Data excerpts

════════════════

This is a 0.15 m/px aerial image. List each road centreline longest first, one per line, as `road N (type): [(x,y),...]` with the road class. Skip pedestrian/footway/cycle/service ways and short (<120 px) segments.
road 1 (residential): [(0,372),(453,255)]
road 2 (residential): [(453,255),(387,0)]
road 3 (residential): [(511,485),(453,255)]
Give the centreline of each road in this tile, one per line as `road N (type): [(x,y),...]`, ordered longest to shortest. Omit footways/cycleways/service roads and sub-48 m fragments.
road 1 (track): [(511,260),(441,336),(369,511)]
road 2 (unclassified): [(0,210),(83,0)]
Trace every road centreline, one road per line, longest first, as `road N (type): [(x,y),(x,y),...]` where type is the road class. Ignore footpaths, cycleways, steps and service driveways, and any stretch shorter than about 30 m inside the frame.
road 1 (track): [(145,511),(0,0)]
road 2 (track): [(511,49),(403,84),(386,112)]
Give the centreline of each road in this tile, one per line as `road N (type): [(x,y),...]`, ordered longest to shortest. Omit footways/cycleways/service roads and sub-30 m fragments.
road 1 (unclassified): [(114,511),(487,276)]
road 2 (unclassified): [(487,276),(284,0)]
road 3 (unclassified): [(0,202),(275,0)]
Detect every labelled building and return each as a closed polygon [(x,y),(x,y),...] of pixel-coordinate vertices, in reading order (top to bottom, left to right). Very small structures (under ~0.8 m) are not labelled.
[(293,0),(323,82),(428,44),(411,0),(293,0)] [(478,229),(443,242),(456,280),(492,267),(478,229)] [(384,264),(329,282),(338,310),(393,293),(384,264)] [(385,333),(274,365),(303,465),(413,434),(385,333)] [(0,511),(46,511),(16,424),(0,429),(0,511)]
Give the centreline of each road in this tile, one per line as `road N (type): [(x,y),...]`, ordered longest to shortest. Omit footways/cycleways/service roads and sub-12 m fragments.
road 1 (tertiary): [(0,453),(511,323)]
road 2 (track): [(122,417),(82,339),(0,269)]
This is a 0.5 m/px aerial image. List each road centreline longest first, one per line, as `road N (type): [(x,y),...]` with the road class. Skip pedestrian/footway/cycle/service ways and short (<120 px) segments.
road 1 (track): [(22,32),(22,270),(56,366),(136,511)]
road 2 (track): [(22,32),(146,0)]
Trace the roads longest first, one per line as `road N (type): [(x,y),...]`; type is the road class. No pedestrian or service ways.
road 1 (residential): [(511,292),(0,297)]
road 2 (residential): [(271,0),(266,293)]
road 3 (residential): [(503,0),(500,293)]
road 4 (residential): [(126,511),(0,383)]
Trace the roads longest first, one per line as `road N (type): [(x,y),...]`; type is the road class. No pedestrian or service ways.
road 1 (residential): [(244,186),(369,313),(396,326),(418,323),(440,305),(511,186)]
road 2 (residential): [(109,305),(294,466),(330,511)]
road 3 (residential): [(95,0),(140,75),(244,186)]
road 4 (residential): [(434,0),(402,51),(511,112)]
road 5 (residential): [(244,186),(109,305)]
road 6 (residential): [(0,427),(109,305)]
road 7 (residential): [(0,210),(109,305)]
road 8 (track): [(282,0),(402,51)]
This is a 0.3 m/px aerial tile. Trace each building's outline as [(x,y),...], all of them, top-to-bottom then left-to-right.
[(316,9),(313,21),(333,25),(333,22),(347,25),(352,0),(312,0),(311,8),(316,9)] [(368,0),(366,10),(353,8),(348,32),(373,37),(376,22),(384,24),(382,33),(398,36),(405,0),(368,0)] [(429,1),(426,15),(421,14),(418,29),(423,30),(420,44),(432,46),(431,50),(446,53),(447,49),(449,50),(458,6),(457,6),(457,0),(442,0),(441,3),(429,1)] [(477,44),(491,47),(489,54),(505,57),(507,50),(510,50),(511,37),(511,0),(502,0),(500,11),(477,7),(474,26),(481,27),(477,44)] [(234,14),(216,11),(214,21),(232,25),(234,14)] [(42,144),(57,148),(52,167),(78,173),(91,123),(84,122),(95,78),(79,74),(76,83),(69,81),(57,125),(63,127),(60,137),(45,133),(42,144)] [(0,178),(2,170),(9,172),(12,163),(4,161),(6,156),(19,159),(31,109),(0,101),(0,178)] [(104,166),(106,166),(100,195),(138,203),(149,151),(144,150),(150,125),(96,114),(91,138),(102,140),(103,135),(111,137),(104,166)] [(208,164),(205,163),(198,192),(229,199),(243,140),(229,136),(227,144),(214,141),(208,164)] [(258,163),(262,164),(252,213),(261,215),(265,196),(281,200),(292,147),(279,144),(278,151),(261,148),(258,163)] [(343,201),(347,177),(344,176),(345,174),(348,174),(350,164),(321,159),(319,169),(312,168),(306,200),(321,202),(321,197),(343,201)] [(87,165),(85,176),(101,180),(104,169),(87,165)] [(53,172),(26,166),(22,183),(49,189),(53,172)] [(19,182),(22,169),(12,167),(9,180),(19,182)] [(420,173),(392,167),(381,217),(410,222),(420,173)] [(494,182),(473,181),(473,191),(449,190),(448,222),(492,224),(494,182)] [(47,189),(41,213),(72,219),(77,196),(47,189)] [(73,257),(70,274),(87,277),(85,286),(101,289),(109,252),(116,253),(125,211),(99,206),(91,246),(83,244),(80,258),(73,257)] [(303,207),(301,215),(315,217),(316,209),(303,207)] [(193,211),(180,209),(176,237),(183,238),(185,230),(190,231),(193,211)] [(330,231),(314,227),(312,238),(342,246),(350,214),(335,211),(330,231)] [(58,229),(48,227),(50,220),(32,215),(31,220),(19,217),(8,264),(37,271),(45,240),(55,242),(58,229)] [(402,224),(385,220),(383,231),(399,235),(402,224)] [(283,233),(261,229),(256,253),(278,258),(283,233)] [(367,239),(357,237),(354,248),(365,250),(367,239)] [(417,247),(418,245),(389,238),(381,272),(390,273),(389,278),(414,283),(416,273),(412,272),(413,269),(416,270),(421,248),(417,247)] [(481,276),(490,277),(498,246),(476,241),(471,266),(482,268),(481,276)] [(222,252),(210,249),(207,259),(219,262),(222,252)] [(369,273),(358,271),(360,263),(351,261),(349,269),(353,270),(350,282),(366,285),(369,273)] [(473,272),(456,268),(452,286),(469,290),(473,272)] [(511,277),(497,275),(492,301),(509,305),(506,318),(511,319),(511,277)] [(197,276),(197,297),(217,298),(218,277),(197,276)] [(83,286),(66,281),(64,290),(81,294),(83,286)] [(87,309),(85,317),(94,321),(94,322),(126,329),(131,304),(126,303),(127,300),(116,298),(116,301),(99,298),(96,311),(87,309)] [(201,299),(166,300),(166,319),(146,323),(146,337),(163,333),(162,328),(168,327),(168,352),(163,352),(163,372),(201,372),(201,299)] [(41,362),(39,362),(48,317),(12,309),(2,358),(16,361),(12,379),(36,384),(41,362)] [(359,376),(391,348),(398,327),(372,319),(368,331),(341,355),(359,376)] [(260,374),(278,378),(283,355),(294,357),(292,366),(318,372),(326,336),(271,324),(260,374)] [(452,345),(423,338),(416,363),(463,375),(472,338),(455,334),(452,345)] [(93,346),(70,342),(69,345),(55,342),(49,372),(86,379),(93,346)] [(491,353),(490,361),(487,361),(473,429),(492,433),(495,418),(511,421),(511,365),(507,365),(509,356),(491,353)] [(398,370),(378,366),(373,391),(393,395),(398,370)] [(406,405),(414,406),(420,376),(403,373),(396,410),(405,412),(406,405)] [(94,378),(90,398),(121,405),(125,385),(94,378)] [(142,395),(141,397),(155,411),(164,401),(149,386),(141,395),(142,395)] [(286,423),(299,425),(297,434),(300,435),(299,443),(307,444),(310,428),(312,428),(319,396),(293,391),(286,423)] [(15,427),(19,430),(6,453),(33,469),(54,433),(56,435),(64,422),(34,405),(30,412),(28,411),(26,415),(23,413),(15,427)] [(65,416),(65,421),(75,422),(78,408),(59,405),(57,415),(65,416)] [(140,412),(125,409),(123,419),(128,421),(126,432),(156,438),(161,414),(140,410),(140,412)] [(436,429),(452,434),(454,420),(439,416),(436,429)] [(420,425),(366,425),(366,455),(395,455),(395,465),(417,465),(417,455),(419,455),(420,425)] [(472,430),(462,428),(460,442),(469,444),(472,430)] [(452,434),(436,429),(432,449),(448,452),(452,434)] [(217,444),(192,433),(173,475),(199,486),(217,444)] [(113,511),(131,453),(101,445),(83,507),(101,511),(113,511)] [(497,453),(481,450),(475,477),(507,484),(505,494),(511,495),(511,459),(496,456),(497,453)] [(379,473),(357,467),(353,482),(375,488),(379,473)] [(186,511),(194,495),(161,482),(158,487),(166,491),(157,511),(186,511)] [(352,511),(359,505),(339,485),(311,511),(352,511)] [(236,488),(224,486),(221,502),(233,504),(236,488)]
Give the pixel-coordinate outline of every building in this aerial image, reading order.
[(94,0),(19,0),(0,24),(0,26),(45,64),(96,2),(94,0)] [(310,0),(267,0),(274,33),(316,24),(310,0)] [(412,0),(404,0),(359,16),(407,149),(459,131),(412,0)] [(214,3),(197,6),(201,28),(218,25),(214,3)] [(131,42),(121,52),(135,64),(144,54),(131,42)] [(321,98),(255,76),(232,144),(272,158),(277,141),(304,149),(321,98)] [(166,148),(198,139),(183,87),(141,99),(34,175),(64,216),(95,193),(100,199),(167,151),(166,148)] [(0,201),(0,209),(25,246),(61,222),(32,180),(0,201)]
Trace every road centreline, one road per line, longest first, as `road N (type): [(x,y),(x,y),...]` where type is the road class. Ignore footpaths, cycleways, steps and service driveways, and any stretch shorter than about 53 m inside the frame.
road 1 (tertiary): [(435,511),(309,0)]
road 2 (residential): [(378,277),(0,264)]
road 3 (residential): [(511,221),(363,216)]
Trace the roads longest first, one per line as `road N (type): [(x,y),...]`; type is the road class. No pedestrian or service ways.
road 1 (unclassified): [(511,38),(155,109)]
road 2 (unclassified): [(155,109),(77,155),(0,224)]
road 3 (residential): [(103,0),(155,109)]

════════════════

(Short task): Copy the data above from the line with "sub-48 m fragments." to the line with "road 2 (unclassified): [(0,210),(83,0)]", reproducing each line word for word.

(Response to the task):
Give the centreline of each road in this tile, one per line as `road N (type): [(x,y),...]`, ordered longest to shortest. Omit footways/cycleways/service roads and sub-48 m fragments.
road 1 (track): [(511,260),(441,336),(369,511)]
road 2 (unclassified): [(0,210),(83,0)]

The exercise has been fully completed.